From the data below, report how many lines contain the word "headphones", giving the number and nothing else.

━━ Data

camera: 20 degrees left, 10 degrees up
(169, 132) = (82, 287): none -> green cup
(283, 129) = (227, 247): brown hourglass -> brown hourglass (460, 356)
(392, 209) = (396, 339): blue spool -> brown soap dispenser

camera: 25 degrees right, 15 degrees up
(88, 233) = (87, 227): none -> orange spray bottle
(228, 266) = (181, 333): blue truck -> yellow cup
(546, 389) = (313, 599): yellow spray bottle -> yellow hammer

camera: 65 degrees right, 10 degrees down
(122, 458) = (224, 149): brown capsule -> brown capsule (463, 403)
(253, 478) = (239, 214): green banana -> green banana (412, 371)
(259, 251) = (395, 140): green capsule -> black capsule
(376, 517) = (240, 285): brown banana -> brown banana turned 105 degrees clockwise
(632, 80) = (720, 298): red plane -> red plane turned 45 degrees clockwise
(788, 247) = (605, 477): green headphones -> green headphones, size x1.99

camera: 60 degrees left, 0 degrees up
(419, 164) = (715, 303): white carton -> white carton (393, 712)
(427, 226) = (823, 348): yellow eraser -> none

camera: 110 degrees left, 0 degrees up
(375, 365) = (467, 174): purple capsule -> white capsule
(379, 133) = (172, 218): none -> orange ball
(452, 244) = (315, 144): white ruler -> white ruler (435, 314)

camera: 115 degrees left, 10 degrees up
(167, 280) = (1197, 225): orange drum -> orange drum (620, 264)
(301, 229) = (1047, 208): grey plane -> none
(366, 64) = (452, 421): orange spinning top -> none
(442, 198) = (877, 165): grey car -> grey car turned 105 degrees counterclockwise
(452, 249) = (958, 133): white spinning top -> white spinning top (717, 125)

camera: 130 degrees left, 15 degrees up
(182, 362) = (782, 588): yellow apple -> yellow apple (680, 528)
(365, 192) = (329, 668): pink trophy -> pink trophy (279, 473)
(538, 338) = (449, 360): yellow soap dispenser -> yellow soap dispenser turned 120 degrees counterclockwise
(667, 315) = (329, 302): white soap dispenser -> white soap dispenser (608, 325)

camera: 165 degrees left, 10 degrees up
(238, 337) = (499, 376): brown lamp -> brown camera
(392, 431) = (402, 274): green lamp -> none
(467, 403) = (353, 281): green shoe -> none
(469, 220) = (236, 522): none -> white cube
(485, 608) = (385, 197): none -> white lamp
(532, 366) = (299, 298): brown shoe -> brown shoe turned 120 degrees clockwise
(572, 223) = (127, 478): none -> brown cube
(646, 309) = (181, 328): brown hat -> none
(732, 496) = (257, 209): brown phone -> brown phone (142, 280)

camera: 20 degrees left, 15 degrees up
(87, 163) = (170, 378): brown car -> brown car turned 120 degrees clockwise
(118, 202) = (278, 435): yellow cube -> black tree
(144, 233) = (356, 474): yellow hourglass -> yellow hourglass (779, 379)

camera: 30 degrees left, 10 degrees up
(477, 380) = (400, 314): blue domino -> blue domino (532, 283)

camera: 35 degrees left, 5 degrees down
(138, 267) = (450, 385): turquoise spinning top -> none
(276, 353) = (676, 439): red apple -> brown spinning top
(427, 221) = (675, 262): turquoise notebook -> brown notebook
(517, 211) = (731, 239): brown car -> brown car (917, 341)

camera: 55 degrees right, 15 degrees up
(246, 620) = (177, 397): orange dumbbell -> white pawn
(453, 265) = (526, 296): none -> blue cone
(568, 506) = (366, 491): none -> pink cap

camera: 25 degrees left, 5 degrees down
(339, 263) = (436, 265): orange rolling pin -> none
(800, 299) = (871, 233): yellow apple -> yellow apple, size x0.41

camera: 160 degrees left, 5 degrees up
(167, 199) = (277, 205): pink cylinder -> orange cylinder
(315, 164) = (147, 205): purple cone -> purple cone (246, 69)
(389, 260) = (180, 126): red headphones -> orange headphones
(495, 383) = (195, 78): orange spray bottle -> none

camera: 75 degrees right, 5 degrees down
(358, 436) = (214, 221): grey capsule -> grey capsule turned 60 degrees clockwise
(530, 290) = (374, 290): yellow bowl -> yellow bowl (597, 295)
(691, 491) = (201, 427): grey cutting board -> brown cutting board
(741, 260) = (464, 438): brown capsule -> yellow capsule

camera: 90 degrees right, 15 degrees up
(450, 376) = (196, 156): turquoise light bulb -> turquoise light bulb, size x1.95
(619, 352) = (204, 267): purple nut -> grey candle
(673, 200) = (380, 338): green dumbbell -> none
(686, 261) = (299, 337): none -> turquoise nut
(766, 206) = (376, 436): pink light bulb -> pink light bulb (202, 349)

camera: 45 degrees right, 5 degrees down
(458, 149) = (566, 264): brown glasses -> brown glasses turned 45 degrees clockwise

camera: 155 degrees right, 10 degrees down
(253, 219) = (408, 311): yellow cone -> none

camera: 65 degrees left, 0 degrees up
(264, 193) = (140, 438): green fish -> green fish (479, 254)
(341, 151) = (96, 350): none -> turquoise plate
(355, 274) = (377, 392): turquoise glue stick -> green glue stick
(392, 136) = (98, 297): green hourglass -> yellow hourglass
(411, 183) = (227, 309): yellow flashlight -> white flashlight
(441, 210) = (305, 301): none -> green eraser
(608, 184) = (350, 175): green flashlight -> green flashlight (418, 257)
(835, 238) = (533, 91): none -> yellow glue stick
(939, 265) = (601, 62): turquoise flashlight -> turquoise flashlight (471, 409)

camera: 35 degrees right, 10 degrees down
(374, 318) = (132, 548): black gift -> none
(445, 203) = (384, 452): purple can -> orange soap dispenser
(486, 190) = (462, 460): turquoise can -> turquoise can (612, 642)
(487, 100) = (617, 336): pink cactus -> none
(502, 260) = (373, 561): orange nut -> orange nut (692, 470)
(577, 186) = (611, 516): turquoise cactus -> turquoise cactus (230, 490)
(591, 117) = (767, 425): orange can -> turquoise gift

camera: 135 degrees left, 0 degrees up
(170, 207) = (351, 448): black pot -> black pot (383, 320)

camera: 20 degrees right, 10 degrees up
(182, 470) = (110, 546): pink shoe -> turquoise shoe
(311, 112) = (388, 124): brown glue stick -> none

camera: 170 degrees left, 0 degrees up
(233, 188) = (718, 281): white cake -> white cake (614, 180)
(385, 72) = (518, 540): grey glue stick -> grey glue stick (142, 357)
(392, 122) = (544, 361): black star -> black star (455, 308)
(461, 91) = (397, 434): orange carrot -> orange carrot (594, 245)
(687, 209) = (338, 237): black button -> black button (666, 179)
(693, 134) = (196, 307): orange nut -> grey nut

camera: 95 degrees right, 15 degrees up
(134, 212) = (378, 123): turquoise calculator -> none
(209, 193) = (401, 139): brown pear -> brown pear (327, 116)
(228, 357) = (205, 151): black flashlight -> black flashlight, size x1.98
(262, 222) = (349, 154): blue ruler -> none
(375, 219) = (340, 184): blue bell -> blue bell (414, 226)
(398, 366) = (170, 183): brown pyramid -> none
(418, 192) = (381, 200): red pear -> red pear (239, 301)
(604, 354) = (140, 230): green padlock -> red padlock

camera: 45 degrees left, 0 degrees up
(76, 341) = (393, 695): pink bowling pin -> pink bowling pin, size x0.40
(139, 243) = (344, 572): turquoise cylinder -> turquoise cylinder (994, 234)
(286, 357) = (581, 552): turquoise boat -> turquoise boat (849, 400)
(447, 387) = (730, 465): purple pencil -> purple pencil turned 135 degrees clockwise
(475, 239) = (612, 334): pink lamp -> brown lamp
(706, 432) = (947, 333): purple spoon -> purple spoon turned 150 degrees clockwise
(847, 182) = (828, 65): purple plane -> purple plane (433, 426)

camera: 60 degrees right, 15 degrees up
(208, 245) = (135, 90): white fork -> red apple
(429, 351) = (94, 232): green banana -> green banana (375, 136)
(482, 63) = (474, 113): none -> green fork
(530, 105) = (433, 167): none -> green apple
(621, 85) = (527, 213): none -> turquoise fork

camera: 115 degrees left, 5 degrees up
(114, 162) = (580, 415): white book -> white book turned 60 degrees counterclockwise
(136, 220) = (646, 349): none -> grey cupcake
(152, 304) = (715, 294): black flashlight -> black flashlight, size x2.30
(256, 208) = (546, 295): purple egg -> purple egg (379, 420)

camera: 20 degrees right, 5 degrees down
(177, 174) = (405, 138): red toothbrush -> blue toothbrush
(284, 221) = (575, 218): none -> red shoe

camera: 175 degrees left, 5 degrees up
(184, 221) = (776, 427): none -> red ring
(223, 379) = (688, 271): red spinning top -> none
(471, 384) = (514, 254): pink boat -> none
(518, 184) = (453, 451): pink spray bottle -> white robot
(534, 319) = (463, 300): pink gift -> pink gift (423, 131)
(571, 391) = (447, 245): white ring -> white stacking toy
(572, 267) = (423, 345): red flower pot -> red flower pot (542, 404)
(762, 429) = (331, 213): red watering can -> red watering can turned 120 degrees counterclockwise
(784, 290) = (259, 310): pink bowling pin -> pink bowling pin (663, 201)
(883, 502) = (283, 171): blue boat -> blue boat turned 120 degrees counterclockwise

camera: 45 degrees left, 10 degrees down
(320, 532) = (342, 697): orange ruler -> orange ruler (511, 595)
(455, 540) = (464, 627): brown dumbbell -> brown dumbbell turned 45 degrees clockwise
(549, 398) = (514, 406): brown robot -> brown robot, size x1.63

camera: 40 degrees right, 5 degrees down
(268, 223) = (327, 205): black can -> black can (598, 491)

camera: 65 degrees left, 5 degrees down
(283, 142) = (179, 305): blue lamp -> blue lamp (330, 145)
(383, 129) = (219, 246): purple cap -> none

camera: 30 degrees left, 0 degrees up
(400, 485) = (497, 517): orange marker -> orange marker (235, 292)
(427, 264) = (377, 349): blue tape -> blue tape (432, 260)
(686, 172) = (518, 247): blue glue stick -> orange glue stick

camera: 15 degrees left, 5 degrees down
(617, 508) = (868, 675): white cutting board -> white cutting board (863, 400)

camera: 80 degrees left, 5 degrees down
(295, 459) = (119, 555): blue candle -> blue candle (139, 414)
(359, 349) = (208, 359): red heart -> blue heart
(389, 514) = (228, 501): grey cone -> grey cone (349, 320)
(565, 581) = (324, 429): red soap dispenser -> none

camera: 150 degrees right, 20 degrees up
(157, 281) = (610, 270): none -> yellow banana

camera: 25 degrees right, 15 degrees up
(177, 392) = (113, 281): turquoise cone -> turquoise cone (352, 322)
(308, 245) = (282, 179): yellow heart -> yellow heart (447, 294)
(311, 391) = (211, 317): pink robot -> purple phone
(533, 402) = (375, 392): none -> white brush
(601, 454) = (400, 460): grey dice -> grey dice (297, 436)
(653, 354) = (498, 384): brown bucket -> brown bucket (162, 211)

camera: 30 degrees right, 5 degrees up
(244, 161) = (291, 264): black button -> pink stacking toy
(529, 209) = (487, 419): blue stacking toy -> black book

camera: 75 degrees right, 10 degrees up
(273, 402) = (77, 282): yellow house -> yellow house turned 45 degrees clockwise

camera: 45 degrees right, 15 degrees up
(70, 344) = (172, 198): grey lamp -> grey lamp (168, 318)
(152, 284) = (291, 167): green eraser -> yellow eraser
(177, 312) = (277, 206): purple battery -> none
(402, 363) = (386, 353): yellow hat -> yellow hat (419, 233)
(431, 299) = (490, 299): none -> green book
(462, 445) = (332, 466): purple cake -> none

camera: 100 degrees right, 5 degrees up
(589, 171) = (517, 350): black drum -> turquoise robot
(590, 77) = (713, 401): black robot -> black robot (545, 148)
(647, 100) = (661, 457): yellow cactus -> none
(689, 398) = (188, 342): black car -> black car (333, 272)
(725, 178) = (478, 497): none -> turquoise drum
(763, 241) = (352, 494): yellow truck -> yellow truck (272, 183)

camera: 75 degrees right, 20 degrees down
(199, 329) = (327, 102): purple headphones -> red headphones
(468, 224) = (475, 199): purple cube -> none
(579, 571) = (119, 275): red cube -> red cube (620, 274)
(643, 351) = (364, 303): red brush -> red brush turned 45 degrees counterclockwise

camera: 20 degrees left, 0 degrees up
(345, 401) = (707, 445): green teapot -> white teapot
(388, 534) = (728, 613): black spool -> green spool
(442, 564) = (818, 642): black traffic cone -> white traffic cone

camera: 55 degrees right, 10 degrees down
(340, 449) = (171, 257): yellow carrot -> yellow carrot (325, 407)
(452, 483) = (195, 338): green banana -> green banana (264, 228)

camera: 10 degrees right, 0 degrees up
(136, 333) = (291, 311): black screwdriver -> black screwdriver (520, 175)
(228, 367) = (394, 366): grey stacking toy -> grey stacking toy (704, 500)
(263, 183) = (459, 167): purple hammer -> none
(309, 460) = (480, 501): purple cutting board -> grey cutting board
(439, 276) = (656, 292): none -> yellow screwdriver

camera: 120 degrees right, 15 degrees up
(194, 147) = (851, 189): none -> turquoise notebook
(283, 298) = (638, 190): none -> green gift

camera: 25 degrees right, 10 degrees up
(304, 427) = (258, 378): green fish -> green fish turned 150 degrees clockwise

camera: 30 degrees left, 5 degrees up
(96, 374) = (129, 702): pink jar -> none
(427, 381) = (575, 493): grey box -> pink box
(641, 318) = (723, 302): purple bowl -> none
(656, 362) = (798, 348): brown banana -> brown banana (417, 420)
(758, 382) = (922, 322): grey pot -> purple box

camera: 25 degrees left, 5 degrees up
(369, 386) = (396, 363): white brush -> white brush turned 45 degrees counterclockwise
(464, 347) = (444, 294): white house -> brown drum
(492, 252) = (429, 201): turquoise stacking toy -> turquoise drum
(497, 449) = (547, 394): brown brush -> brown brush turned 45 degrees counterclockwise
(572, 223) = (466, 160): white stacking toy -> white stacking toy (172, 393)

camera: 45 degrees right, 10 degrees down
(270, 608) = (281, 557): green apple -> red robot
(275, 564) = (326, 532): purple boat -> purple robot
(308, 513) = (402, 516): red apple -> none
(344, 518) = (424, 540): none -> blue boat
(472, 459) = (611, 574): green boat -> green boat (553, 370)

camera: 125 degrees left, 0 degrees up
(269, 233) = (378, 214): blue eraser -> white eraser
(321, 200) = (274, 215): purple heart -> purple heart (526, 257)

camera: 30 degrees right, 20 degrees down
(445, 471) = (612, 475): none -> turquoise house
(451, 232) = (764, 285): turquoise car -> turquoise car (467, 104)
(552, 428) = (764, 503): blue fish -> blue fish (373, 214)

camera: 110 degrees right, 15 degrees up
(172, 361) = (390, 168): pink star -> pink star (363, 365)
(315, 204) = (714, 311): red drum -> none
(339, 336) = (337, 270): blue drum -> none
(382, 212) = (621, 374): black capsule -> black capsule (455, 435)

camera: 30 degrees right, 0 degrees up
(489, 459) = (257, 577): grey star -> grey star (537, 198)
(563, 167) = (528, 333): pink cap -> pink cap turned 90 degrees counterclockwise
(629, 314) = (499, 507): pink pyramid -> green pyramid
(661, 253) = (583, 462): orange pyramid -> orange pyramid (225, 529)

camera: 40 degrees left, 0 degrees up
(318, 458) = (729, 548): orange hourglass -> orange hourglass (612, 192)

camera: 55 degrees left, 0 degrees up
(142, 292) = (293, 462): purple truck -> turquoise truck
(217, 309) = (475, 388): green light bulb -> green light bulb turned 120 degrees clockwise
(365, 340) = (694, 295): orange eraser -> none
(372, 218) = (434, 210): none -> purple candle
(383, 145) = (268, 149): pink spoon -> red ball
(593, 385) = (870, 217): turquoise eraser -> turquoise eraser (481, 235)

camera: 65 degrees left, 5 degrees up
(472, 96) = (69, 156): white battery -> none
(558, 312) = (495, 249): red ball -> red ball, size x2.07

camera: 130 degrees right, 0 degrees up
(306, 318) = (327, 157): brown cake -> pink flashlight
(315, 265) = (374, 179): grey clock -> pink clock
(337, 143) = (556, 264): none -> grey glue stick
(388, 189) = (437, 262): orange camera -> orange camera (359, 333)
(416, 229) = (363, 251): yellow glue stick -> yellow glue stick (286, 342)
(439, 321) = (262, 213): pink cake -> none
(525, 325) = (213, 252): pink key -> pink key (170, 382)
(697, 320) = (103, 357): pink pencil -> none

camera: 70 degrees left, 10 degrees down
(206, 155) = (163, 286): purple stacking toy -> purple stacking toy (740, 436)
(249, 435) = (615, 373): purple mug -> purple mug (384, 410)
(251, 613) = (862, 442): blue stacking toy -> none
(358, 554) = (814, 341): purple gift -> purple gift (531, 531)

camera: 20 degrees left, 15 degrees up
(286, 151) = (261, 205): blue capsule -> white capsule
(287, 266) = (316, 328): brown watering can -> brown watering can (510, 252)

━━━━

**Your response**
3